Exercise directions:
Set down a word-for-word copy of the data below, limited to the lines from the first through the line with "pink 2x2 brick".

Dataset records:
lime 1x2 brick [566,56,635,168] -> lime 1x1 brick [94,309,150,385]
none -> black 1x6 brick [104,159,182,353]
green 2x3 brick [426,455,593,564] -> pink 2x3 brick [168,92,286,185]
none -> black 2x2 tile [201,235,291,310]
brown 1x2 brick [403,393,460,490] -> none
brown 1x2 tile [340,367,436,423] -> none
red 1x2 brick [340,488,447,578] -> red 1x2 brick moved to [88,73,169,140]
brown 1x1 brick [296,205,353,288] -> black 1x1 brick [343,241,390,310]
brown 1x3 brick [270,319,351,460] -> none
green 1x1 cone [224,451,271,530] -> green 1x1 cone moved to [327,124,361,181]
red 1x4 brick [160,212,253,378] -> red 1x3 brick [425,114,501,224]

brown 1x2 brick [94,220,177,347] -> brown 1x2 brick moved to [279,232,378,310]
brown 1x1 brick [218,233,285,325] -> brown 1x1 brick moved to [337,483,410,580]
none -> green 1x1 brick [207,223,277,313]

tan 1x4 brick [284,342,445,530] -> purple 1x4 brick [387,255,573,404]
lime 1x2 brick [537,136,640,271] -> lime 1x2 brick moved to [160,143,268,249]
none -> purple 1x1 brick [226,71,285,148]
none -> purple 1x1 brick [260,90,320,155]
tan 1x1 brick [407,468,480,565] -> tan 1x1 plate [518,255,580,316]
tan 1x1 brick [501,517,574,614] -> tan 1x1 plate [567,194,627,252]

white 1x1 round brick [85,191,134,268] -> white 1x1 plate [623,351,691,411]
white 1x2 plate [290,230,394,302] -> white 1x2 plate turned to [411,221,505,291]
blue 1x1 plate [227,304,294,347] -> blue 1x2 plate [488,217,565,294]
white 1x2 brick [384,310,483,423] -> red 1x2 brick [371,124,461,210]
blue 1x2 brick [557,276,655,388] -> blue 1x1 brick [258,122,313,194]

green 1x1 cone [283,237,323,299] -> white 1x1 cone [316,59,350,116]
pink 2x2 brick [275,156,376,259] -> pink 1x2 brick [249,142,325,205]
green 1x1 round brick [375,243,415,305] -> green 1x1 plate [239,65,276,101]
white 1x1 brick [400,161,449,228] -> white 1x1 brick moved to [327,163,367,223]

Answer:
lime 1x2 brick [566,56,635,168] -> lime 1x1 brick [94,309,150,385]
none -> black 1x6 brick [104,159,182,353]
green 2x3 brick [426,455,593,564] -> pink 2x3 brick [168,92,286,185]
none -> black 2x2 tile [201,235,291,310]
brown 1x2 brick [403,393,460,490] -> none
brown 1x2 tile [340,367,436,423] -> none
red 1x2 brick [340,488,447,578] -> red 1x2 brick moved to [88,73,169,140]
brown 1x1 brick [296,205,353,288] -> black 1x1 brick [343,241,390,310]
brown 1x3 brick [270,319,351,460] -> none
green 1x1 cone [224,451,271,530] -> green 1x1 cone moved to [327,124,361,181]
red 1x4 brick [160,212,253,378] -> red 1x3 brick [425,114,501,224]

brown 1x2 brick [94,220,177,347] -> brown 1x2 brick moved to [279,232,378,310]
brown 1x1 brick [218,233,285,325] -> brown 1x1 brick moved to [337,483,410,580]
none -> green 1x1 brick [207,223,277,313]

tan 1x4 brick [284,342,445,530] -> purple 1x4 brick [387,255,573,404]
lime 1x2 brick [537,136,640,271] -> lime 1x2 brick moved to [160,143,268,249]
none -> purple 1x1 brick [226,71,285,148]
none -> purple 1x1 brick [260,90,320,155]
tan 1x1 brick [407,468,480,565] -> tan 1x1 plate [518,255,580,316]
tan 1x1 brick [501,517,574,614] -> tan 1x1 plate [567,194,627,252]

white 1x1 round brick [85,191,134,268] -> white 1x1 plate [623,351,691,411]
white 1x2 plate [290,230,394,302] -> white 1x2 plate turned to [411,221,505,291]
blue 1x1 plate [227,304,294,347] -> blue 1x2 plate [488,217,565,294]
white 1x2 brick [384,310,483,423] -> red 1x2 brick [371,124,461,210]
blue 1x2 brick [557,276,655,388] -> blue 1x1 brick [258,122,313,194]

green 1x1 cone [283,237,323,299] -> white 1x1 cone [316,59,350,116]
pink 2x2 brick [275,156,376,259] -> pink 1x2 brick [249,142,325,205]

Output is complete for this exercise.